## Task to complete
Give back an exact copy of the lines in the records below, from the line that has "purple mouse: [247,110,298,151]" through the line that has "yellow apple: [174,238,269,326]", and nothing besides.

## Entries supplied
———

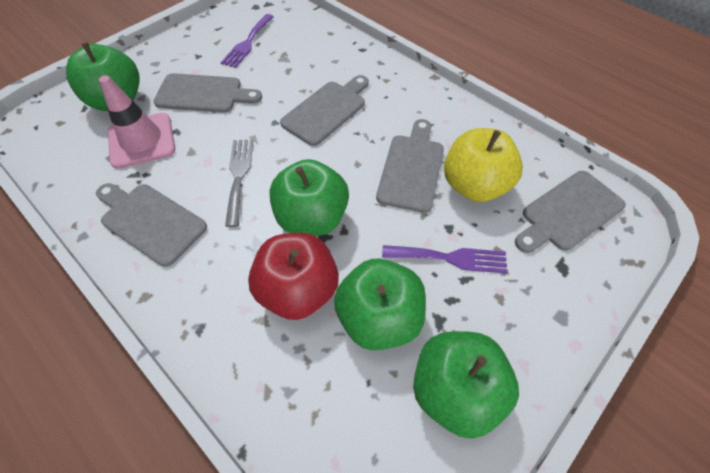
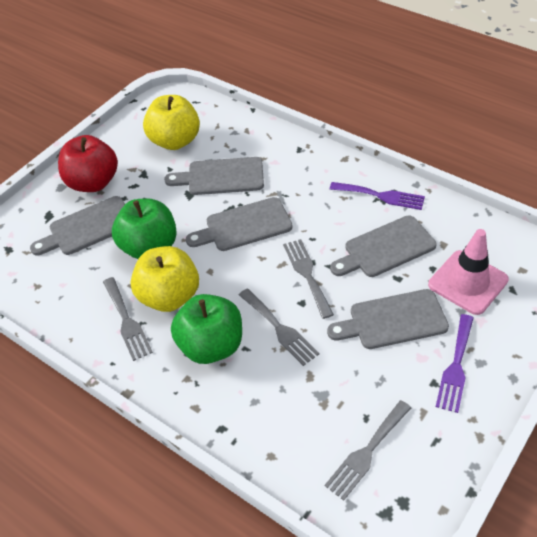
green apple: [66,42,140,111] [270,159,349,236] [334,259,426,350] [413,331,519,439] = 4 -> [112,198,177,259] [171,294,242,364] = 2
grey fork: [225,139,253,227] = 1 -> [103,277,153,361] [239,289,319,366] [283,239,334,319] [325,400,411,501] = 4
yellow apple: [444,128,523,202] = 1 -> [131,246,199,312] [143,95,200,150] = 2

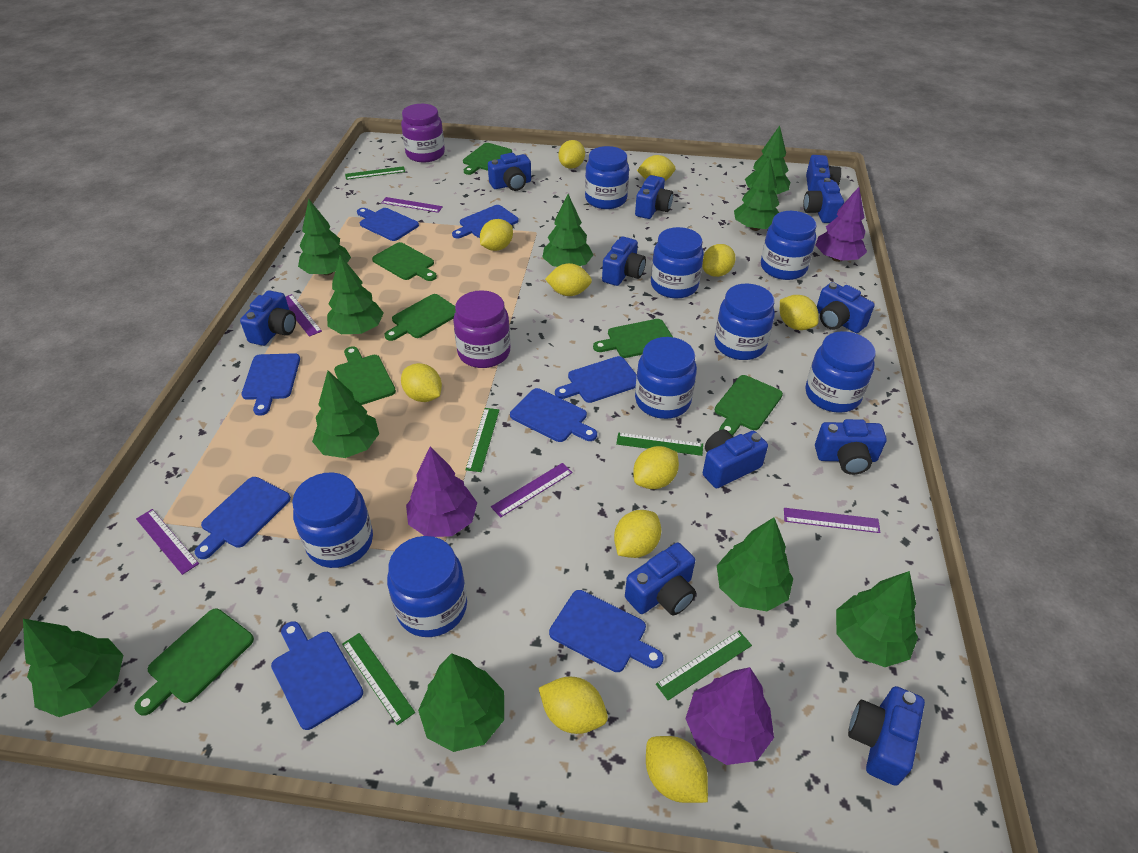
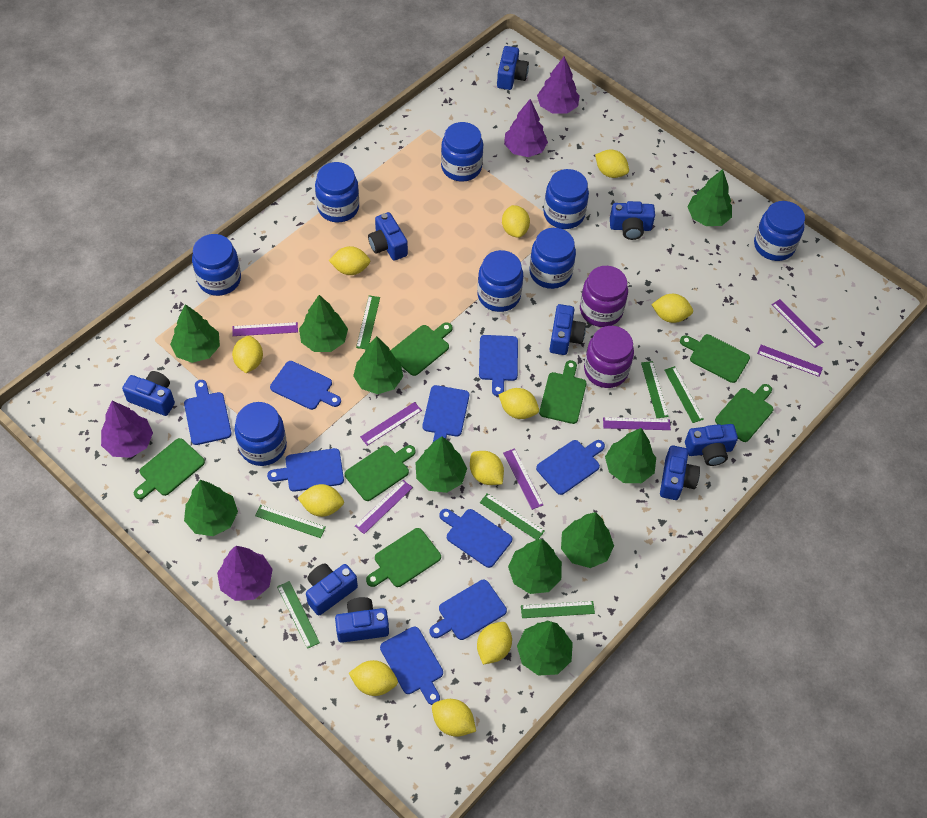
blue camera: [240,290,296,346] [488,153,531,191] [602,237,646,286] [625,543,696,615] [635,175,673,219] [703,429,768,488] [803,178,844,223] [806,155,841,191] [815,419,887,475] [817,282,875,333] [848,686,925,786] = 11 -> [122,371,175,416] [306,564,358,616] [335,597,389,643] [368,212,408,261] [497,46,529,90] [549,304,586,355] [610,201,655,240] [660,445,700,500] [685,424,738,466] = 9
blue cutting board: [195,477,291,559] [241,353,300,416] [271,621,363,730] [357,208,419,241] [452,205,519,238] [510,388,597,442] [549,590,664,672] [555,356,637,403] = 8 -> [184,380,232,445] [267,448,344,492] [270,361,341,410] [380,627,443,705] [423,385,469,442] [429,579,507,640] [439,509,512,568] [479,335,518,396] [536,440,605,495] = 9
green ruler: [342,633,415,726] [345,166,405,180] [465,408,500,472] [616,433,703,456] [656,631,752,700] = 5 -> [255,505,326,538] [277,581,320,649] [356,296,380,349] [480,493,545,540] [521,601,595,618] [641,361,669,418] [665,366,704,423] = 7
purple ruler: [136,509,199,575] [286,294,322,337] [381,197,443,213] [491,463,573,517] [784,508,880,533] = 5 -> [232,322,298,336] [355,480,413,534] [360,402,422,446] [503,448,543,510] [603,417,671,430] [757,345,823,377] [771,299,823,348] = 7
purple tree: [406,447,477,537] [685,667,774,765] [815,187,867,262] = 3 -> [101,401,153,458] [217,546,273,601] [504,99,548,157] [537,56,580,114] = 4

———

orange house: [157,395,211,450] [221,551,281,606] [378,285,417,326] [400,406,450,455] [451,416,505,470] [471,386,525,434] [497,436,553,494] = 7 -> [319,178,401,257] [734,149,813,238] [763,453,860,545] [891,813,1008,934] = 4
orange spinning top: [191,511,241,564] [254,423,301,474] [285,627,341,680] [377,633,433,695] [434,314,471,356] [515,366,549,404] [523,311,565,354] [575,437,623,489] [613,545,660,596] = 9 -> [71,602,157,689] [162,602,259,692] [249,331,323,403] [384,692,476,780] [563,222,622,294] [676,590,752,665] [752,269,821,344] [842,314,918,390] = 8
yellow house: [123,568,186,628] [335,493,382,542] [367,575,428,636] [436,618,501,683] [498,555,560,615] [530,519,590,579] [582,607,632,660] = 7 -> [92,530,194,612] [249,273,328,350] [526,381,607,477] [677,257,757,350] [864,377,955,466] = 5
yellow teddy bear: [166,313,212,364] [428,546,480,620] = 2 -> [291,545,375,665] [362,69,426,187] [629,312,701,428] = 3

———

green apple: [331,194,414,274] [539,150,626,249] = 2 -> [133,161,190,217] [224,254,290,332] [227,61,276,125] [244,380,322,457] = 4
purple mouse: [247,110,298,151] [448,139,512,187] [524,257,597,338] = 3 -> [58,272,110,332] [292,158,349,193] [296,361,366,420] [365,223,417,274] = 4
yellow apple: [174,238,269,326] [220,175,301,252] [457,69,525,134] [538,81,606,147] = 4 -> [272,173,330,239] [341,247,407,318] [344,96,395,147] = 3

———

## Written answer
purple mouse: [247,110,298,151] [448,139,512,187] [524,257,597,338] = 3 -> [58,272,110,332] [292,158,349,193] [296,361,366,420] [365,223,417,274] = 4
yellow apple: [174,238,269,326] [220,175,301,252] [457,69,525,134] [538,81,606,147] = 4 -> [272,173,330,239] [341,247,407,318] [344,96,395,147] = 3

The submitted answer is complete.